EXERCISE MATERIALS section start

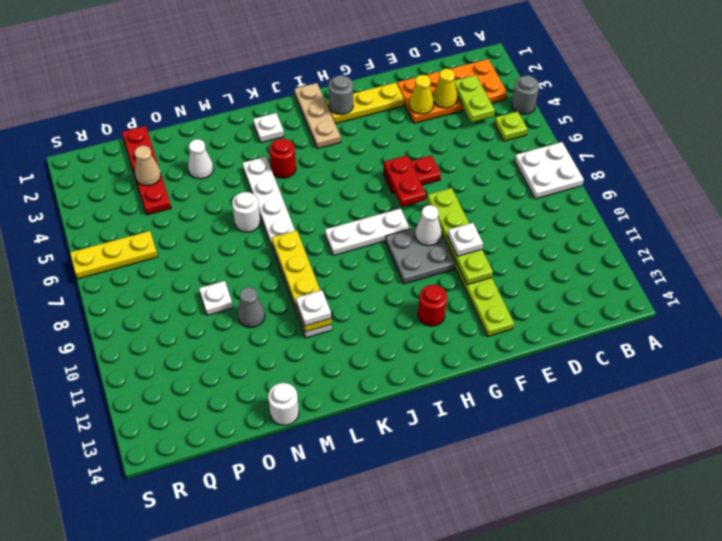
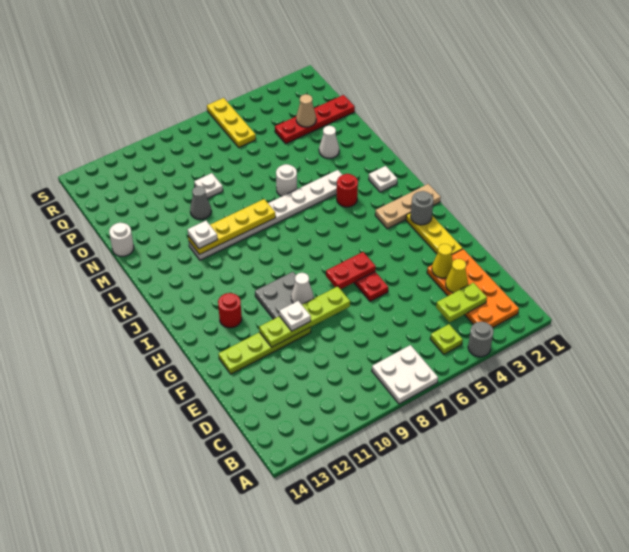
white plate H8:J8 level 1 -> none

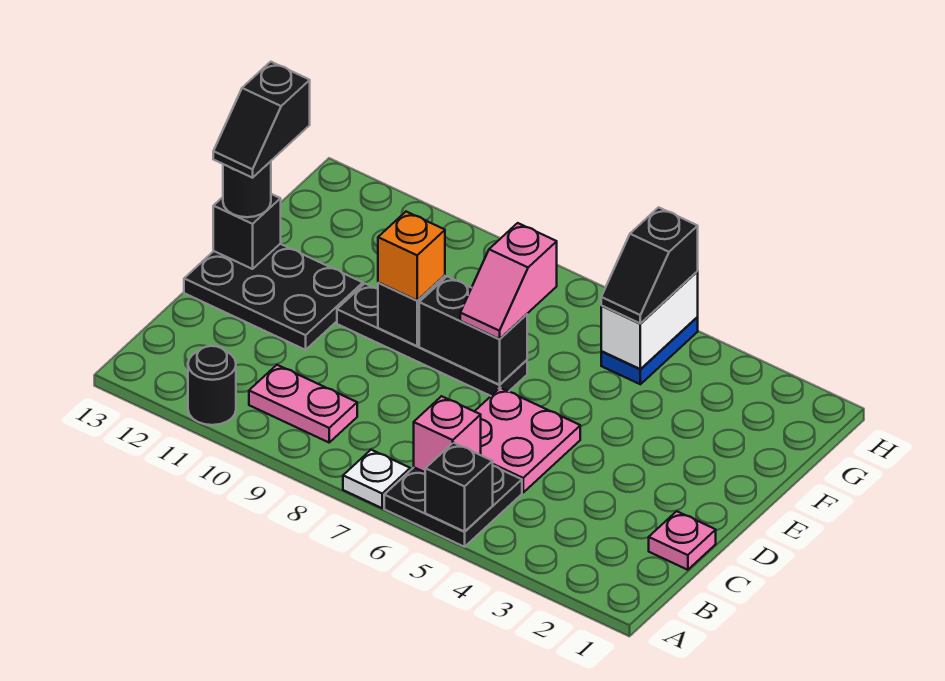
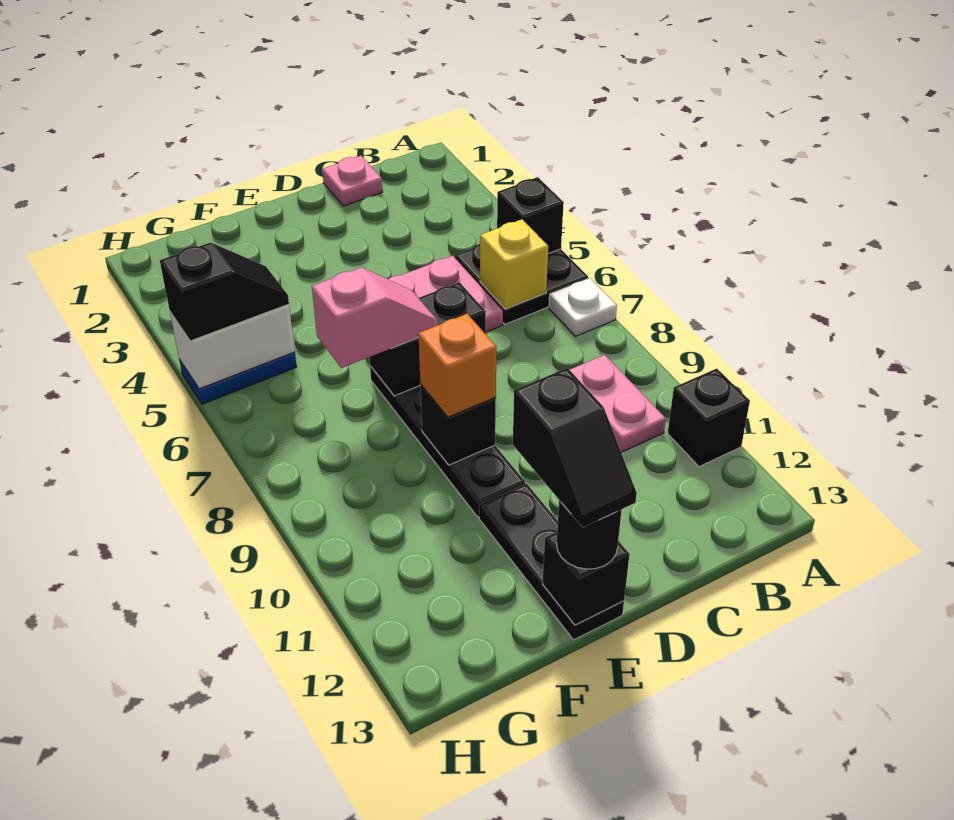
black round brick A11 level 1 -> black brick A11 level 1
pink brick B6 level 2 -> yellow brick B6 level 2
black plate D11:E13 level 1 -> black plate E11:E13 level 1
black brick E7:E8 level 2 -> black brick D7:E7 level 2
black slope E13:F13 level 4 top F -> black slope E12:E13 level 4 top 12

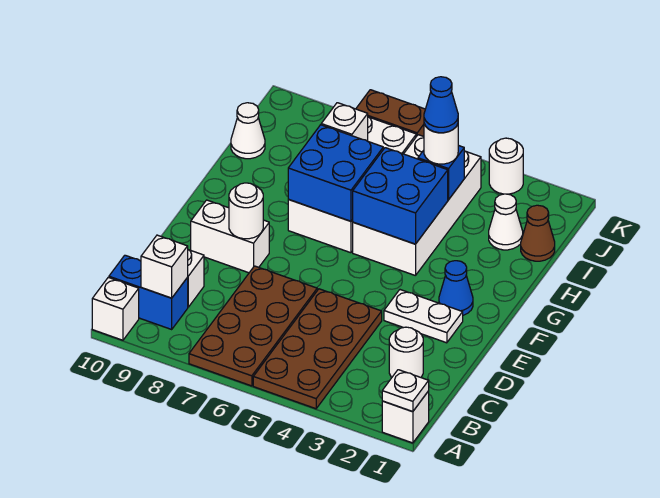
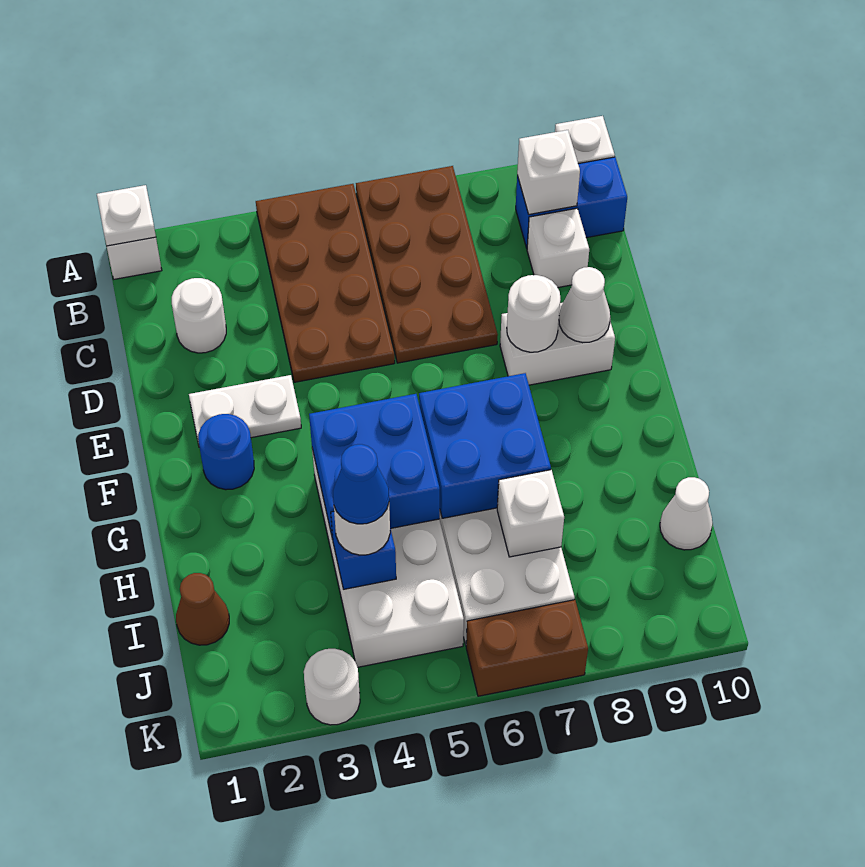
blue cone F2 level 1 -> blue round brick F2 level 1
white cone I2 level 1 -> white cone E9 level 2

EXERCISE MATERIALS section end

# [WHAT THE EXERCISE ASKS]
Go back to the line containing "black brick E7:E8" and output it and every line after it through the end of the records, exactly, but not the pictures.

# [PROBLEM SOLUTION]
black brick E7:E8 level 2 -> black brick D7:E7 level 2
black slope E13:F13 level 4 top F -> black slope E12:E13 level 4 top 12

blue cone F2 level 1 -> blue round brick F2 level 1
white cone I2 level 1 -> white cone E9 level 2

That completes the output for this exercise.